Source material →
###

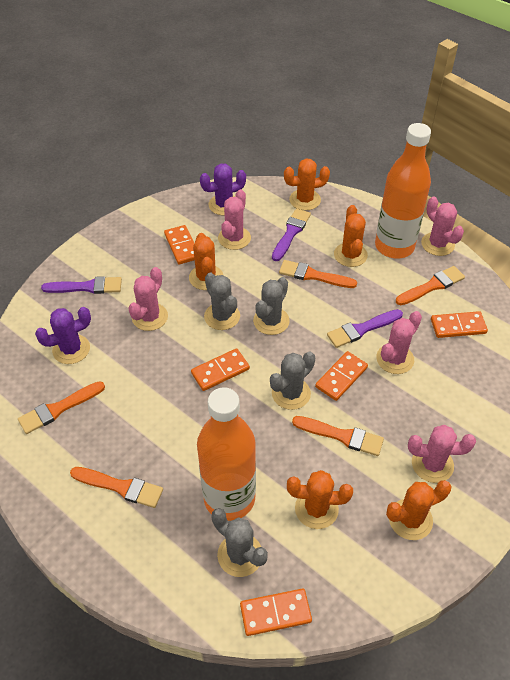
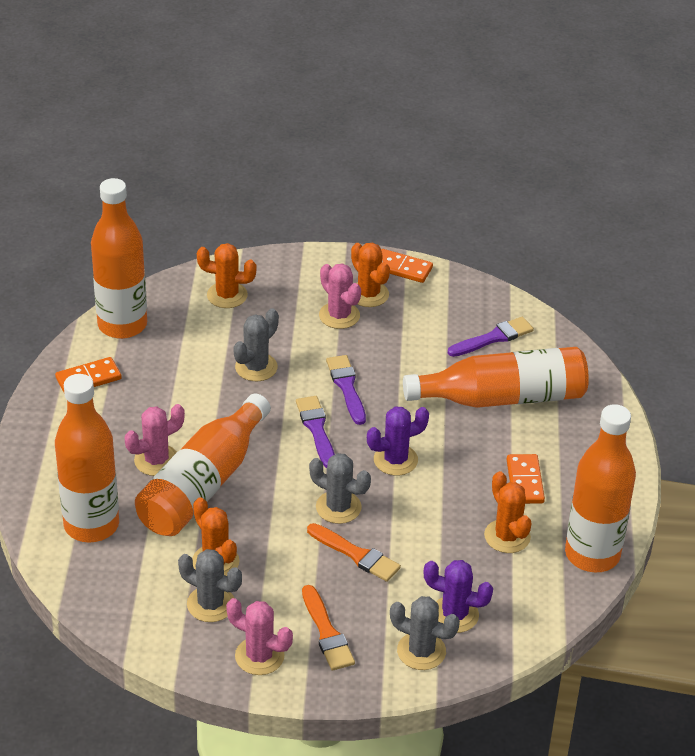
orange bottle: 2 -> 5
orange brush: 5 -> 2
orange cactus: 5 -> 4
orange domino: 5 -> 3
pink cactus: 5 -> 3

###

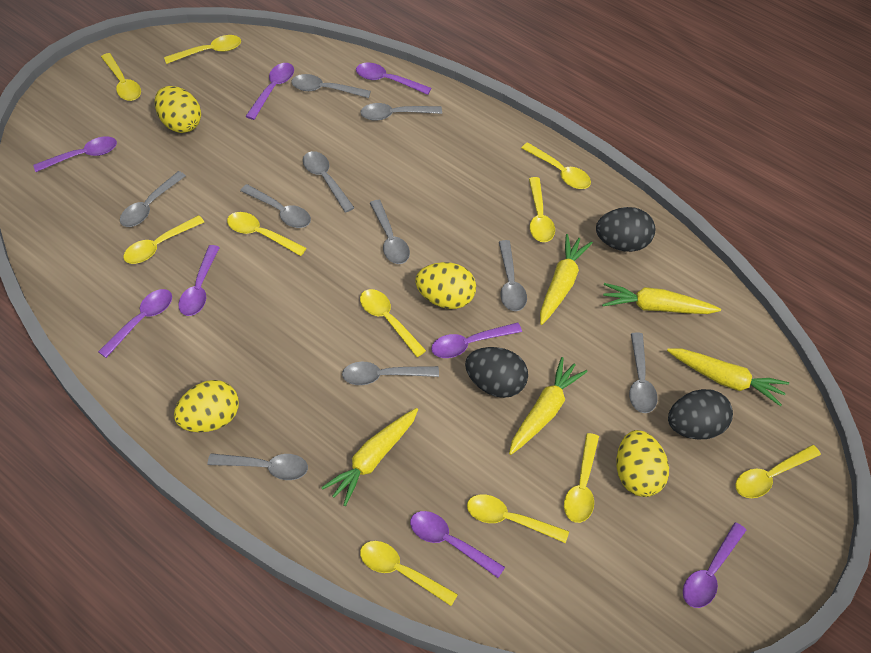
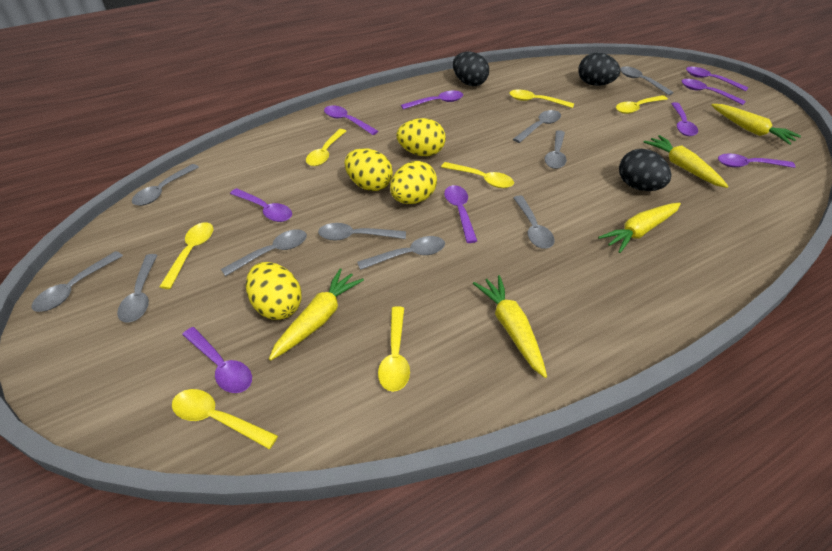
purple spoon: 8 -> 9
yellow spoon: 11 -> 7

###

Description of the task → Scan the listing above and identify each line holding the string "orange"; copy every such line.

Output for this exercise →
orange bottle: 2 -> 5
orange brush: 5 -> 2
orange cactus: 5 -> 4
orange domino: 5 -> 3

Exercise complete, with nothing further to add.